Aim of the exercise
Count the lines in the items below that contain the string "shortInstrumentName", with case treated as significant. Give only the number.

Data supplied
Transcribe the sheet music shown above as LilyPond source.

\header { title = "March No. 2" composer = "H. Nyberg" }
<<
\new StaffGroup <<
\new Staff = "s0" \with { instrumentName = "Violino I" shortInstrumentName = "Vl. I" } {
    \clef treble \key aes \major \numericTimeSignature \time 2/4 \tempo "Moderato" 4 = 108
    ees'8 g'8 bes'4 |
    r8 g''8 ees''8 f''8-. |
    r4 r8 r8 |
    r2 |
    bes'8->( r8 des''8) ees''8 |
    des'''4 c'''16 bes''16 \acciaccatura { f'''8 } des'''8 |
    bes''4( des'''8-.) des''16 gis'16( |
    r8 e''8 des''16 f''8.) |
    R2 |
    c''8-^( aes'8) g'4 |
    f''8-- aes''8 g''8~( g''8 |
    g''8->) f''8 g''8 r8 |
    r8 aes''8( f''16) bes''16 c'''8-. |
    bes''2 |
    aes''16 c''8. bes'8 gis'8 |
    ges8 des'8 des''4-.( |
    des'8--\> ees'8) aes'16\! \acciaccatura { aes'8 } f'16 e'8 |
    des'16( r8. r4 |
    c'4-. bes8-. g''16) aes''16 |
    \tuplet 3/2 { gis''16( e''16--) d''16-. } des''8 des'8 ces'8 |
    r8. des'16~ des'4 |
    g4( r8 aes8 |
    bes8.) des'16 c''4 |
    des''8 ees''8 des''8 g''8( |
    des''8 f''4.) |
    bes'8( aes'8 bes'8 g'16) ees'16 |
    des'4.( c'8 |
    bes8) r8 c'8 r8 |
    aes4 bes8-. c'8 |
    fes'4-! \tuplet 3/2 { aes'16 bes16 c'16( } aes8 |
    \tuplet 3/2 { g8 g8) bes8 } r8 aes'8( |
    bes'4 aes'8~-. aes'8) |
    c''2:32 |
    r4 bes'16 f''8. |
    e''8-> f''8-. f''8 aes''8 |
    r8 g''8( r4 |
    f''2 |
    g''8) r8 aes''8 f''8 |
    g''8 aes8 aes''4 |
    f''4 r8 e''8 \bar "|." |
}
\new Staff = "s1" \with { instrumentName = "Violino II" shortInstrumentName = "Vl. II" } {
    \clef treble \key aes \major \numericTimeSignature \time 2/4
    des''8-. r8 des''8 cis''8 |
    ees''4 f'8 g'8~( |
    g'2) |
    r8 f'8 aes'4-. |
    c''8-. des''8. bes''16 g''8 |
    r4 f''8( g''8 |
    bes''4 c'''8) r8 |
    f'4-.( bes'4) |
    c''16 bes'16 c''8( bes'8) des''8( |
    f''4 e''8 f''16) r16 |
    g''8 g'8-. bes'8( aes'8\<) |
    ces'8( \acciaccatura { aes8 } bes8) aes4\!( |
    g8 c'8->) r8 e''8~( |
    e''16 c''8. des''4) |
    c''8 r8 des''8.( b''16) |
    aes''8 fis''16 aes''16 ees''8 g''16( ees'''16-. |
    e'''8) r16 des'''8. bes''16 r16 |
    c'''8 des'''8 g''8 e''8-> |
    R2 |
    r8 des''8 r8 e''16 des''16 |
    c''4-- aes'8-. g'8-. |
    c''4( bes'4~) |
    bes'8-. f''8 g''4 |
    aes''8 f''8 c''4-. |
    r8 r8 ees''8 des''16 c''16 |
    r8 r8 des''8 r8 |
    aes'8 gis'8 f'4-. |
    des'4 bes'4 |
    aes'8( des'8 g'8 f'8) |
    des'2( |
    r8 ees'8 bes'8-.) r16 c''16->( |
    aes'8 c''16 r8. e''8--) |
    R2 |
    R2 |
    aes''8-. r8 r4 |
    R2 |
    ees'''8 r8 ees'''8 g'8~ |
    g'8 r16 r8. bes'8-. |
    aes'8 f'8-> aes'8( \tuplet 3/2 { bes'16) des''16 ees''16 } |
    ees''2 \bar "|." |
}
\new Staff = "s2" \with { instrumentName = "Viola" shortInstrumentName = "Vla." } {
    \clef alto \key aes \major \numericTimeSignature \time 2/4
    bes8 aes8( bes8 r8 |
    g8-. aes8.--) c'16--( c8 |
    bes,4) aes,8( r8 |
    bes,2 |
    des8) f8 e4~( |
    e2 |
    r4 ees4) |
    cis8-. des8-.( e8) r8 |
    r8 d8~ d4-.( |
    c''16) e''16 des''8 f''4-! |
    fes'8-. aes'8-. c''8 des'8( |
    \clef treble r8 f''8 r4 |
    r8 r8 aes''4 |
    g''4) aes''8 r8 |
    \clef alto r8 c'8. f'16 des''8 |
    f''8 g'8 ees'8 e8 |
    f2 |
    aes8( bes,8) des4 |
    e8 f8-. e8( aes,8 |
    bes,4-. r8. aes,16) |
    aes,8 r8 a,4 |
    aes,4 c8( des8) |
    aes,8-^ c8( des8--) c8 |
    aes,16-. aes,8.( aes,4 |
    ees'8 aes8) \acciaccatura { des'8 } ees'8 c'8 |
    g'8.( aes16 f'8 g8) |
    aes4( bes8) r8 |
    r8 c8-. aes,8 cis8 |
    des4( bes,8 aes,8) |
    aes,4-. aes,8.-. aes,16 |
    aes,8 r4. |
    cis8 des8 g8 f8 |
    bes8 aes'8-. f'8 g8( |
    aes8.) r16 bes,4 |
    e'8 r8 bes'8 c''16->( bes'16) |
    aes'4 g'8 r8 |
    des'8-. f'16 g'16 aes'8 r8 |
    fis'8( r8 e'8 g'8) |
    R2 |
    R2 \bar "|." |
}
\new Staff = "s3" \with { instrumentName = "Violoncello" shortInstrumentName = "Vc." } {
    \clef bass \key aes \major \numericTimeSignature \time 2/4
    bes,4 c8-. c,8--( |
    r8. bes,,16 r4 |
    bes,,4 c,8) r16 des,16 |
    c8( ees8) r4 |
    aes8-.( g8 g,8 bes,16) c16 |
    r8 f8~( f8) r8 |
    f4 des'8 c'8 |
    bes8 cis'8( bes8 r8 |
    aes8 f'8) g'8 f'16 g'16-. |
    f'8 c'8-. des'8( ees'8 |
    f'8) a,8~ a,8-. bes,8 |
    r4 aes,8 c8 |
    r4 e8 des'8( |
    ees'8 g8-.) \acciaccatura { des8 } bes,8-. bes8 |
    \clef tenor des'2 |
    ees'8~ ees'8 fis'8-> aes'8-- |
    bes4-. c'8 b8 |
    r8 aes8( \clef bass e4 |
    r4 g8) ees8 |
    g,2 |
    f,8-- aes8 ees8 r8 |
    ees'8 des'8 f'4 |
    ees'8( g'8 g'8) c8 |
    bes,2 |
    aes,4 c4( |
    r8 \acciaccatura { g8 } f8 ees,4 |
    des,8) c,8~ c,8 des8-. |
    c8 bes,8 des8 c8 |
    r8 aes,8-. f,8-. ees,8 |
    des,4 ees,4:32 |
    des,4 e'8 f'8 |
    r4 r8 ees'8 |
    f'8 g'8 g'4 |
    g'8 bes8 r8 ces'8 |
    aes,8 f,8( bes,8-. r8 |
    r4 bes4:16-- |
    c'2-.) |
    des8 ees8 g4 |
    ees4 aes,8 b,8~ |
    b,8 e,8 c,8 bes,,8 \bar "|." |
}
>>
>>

Correct response
4